*Assignment:* Pull every line containing "purple" from the listing below.

### Exercise data ###

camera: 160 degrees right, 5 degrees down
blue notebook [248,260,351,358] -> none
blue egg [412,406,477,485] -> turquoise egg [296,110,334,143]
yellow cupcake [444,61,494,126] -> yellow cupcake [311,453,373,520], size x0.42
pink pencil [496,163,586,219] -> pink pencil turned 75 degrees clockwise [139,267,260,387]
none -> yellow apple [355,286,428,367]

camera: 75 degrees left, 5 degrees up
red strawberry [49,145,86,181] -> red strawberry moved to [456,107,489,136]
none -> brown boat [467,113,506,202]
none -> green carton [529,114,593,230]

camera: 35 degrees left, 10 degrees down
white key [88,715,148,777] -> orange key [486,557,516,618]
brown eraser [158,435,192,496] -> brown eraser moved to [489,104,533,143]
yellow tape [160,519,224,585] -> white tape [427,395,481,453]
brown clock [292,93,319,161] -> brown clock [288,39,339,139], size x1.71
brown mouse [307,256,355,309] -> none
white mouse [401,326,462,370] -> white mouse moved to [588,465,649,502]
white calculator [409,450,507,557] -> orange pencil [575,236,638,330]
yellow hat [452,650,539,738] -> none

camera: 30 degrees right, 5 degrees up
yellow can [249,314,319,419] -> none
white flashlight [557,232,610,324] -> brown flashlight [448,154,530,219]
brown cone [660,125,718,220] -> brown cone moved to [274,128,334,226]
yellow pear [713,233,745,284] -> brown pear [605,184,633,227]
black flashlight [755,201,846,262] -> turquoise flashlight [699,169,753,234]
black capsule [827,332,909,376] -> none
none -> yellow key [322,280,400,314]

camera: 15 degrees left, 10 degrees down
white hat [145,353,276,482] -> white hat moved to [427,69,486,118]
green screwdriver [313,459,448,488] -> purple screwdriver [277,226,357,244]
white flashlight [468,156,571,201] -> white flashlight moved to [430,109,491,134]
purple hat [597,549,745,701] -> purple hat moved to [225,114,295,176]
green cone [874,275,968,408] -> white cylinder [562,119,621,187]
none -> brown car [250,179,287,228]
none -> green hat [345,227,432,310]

###

*Result:*
green screwdriver [313,459,448,488] -> purple screwdriver [277,226,357,244]
purple hat [597,549,745,701] -> purple hat moved to [225,114,295,176]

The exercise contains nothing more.